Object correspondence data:
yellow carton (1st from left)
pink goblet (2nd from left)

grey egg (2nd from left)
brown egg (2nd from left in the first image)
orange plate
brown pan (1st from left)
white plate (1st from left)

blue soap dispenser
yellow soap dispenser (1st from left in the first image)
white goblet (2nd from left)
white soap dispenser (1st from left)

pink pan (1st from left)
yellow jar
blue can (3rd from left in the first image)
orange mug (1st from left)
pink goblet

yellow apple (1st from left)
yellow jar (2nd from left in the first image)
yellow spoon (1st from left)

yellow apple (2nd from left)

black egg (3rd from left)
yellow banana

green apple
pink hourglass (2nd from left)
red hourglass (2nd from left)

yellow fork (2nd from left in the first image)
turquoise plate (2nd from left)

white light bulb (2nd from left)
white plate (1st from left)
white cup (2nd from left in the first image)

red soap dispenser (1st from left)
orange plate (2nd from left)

What is being asked:
Report every line of the records that contains the word "image".

Your solution:
brown egg (2nd from left in the first image)
yellow soap dispenser (1st from left in the first image)
blue can (3rd from left in the first image)
yellow jar (2nd from left in the first image)
yellow fork (2nd from left in the first image)
white cup (2nd from left in the first image)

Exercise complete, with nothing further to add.